ASSIGNMENT: Go through the entries below and collect each line with the string "rectangle" in it.

Segment Start: THE RECORDS

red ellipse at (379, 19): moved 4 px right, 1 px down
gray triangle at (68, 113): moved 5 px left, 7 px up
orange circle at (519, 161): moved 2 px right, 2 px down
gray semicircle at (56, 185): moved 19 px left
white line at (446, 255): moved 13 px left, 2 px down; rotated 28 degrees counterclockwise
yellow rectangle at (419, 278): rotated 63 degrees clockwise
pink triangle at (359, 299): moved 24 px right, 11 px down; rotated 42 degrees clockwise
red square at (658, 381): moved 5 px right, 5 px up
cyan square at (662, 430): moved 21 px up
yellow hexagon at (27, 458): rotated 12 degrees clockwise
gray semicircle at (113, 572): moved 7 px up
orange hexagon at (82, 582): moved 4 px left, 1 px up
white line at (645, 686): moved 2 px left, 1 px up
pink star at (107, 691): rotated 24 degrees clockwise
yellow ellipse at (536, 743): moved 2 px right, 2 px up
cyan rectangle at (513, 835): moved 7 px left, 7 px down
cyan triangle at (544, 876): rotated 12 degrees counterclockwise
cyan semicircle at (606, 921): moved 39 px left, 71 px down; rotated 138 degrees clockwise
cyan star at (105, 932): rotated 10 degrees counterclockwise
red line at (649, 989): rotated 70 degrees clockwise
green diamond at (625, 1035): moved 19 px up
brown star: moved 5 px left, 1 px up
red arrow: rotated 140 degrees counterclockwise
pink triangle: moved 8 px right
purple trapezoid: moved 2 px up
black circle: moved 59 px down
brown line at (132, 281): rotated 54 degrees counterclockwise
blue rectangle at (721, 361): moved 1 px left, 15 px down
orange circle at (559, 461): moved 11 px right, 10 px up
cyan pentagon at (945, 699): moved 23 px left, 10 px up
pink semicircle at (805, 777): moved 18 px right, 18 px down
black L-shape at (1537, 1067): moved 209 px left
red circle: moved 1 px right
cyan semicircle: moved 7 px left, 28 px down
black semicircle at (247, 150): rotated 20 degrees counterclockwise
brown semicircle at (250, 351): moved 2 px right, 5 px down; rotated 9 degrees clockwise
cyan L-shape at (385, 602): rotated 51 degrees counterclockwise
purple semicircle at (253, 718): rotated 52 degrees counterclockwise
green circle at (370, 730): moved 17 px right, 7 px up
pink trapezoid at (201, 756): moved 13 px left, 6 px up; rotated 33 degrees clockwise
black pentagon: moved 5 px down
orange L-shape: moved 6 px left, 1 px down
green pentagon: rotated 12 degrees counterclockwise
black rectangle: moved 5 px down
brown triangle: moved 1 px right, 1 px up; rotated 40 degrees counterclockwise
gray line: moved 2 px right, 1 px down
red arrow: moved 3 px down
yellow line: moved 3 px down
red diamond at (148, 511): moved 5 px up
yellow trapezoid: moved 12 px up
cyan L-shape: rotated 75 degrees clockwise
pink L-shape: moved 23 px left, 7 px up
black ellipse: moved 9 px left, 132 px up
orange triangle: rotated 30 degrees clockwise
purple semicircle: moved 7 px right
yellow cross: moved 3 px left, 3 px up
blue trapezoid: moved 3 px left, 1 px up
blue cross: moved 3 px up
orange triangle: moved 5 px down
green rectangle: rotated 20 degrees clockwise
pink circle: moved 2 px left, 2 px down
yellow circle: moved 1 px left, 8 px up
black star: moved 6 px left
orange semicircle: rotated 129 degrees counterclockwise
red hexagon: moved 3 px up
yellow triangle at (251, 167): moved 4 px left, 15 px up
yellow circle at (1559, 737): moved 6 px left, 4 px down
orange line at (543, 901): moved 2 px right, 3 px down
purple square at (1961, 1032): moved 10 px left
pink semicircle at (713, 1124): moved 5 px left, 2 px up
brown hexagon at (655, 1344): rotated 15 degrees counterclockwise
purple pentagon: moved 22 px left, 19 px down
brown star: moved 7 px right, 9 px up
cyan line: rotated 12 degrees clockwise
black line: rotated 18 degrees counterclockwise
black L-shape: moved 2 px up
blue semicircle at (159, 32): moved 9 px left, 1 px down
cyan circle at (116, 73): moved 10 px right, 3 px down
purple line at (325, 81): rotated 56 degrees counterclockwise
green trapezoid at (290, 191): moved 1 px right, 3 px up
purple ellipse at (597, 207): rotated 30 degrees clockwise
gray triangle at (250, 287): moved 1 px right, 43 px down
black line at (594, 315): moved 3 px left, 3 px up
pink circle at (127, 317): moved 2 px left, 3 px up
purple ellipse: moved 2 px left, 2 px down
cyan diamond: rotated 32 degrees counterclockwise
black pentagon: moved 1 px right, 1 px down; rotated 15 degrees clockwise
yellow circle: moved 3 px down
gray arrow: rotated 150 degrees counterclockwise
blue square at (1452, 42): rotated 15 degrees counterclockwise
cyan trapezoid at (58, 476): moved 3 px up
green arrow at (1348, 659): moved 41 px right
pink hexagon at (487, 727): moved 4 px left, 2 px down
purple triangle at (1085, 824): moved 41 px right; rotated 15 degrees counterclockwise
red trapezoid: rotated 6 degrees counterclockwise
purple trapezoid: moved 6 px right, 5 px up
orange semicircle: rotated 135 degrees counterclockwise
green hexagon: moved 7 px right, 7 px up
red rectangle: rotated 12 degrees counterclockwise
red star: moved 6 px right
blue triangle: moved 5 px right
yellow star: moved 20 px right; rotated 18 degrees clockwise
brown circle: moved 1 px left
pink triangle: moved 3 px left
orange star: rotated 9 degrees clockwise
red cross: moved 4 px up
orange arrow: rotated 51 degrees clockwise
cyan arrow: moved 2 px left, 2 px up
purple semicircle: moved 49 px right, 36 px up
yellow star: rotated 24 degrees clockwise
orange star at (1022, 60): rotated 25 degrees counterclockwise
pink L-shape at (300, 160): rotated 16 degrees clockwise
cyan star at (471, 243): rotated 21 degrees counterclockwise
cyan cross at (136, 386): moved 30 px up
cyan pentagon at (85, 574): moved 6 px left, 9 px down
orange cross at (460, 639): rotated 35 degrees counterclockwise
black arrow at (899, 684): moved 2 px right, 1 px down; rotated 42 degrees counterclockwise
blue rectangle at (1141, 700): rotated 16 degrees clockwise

Segment End: THE RECORDS

PROBLEM SOLUTION:
yellow rectangle at (419, 278): rotated 63 degrees clockwise
cyan rectangle at (513, 835): moved 7 px left, 7 px down
blue rectangle at (721, 361): moved 1 px left, 15 px down
black rectangle: moved 5 px down
green rectangle: rotated 20 degrees clockwise
red rectangle: rotated 12 degrees counterclockwise
blue rectangle at (1141, 700): rotated 16 degrees clockwise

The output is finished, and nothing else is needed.